RECORDED DATA section start
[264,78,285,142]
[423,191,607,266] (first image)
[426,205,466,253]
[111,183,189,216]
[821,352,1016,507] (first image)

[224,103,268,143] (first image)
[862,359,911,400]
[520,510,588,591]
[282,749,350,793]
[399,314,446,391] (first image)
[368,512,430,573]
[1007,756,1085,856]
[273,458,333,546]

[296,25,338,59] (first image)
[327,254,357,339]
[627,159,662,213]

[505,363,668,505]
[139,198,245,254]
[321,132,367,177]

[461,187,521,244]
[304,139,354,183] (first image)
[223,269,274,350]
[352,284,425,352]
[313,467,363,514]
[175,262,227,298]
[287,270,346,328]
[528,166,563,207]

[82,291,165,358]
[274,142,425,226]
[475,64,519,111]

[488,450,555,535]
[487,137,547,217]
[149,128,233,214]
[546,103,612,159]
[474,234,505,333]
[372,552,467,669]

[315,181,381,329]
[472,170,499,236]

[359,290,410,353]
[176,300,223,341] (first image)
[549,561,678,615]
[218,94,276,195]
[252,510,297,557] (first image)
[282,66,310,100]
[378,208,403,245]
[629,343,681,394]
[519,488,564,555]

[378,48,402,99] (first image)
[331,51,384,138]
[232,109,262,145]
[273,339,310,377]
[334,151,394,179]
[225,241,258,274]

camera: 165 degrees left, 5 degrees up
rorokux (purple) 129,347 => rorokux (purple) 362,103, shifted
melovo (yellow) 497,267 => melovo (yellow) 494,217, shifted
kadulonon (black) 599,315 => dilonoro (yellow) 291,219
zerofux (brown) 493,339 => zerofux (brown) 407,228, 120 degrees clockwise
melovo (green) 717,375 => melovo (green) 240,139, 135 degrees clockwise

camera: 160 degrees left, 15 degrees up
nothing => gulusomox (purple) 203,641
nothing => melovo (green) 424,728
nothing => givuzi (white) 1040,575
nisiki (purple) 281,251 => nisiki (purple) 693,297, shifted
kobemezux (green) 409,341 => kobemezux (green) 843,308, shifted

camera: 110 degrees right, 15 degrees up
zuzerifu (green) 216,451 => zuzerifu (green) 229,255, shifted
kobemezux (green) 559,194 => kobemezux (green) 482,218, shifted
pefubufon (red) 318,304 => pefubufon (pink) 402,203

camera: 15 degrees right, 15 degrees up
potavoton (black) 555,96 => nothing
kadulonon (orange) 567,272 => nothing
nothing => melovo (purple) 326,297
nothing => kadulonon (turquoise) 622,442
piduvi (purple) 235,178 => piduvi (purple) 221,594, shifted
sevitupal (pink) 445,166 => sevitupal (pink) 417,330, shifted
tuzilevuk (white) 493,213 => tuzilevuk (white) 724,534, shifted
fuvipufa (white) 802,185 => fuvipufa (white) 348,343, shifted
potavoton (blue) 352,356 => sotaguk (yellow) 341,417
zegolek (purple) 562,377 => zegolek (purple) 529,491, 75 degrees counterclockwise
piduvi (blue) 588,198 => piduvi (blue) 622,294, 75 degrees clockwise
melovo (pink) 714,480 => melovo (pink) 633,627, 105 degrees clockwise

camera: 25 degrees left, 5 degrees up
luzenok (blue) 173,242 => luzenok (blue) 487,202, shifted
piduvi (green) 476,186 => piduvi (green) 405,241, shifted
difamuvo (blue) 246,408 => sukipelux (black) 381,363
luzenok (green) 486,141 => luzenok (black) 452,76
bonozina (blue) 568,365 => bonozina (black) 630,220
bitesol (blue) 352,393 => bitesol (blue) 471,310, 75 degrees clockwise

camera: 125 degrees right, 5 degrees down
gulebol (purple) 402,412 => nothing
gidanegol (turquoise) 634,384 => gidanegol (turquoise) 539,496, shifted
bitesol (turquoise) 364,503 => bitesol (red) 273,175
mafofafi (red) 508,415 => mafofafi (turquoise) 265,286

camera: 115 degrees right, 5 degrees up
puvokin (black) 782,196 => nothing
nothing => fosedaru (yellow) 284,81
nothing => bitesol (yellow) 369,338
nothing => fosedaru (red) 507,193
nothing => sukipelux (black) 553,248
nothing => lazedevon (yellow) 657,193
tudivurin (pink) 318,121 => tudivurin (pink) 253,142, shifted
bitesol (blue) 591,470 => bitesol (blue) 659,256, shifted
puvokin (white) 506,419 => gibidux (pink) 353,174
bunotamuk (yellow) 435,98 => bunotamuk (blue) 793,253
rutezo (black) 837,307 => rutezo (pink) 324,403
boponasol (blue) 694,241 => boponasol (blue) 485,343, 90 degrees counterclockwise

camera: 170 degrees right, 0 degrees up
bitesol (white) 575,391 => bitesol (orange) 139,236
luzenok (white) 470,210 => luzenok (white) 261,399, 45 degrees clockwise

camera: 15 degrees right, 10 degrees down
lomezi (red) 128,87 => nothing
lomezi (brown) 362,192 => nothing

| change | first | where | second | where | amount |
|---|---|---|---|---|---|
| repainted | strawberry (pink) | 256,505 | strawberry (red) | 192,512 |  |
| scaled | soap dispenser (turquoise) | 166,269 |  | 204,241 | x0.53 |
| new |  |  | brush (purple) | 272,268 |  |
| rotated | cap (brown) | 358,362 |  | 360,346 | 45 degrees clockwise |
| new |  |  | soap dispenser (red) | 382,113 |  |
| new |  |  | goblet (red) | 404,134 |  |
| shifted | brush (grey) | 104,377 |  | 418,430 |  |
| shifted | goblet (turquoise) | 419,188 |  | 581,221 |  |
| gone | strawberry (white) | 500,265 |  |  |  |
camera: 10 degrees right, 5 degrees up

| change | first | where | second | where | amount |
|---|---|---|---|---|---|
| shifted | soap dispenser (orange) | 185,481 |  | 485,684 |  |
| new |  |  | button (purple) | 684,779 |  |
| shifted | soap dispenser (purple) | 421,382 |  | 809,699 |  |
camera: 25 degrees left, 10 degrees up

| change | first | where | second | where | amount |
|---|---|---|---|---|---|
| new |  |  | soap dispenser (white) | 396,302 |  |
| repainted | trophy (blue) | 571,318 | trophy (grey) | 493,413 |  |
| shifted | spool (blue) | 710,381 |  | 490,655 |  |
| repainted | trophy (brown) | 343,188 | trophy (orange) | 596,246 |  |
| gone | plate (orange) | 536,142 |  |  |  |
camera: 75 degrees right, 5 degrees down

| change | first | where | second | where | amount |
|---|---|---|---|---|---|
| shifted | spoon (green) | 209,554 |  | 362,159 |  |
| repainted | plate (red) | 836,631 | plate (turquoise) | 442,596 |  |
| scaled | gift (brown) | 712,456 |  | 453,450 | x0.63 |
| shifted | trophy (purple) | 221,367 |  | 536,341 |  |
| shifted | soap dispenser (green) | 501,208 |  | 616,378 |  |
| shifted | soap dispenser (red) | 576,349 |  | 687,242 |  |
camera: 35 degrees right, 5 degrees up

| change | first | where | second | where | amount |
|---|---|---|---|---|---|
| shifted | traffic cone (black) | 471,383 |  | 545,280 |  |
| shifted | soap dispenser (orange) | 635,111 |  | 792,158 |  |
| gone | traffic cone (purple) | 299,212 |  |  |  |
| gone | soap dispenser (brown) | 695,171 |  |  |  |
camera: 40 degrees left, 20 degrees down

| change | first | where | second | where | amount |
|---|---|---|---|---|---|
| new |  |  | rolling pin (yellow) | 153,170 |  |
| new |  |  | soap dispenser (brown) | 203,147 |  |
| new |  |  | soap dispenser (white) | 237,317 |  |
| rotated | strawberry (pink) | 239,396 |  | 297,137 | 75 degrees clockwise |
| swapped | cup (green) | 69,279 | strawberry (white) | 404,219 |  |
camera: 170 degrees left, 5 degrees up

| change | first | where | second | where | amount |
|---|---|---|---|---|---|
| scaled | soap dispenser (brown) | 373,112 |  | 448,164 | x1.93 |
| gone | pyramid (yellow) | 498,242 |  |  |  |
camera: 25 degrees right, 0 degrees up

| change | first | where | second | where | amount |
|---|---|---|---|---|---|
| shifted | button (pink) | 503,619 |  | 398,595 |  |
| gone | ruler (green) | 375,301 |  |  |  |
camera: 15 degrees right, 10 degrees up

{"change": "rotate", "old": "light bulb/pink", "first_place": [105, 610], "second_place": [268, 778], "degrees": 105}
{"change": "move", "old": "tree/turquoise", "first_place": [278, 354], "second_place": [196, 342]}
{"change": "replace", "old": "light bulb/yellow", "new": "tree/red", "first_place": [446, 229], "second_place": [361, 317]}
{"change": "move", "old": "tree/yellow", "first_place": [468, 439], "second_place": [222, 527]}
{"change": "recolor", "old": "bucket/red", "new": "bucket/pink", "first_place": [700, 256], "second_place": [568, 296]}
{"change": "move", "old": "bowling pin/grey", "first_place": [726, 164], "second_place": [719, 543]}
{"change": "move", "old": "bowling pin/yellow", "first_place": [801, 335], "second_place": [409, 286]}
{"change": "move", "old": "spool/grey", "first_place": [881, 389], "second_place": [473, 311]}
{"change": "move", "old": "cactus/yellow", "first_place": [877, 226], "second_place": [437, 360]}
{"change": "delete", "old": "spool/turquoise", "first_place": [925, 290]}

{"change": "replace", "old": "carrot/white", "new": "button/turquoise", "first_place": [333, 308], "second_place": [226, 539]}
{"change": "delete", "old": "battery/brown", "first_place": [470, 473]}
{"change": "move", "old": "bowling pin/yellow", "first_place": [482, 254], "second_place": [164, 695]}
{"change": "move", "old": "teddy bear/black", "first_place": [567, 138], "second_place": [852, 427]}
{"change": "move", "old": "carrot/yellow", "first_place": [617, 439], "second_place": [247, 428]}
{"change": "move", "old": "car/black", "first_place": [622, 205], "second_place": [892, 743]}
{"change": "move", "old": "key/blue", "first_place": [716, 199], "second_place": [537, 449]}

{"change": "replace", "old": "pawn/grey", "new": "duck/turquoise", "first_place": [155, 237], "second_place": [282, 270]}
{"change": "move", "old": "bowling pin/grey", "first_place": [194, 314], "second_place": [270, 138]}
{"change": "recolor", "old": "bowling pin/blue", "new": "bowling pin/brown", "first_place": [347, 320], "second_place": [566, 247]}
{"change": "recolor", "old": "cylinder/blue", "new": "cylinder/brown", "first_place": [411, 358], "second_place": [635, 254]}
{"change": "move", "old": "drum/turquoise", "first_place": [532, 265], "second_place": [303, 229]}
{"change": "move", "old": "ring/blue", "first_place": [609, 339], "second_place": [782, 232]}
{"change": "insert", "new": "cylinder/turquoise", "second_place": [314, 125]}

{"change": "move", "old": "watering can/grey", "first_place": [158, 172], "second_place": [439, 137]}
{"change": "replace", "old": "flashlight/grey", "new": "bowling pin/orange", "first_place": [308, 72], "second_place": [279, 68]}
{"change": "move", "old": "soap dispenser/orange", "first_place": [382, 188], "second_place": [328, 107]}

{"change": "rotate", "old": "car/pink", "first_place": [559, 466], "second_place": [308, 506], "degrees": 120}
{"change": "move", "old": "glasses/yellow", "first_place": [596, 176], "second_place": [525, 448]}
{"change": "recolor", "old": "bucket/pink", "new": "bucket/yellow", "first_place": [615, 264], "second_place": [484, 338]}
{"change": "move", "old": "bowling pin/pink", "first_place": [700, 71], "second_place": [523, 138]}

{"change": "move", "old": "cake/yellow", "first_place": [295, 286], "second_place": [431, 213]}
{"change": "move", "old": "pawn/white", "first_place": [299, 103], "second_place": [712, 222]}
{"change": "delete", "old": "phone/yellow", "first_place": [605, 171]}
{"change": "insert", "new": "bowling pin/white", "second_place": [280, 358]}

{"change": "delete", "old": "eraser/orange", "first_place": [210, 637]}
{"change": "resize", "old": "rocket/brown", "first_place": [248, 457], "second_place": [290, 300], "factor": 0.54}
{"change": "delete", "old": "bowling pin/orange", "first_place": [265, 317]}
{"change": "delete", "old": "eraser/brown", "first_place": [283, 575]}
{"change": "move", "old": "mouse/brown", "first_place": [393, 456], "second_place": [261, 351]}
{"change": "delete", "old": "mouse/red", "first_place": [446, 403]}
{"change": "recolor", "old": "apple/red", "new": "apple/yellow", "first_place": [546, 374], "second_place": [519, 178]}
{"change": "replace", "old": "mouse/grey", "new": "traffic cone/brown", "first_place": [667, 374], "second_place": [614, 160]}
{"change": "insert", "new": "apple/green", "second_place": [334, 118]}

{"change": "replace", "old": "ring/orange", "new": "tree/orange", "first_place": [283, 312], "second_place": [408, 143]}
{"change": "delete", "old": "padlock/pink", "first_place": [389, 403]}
RECORDED DATA section end
**TASK ITEM:**
Show the lines of the records that include the string "goblet".

**ANSWER TO THIS EXERCISE:**
| new |  |  | goblet (red) | 404,134 |  |
| shifted | goblet (turquoise) | 419,188 |  | 581,221 |  |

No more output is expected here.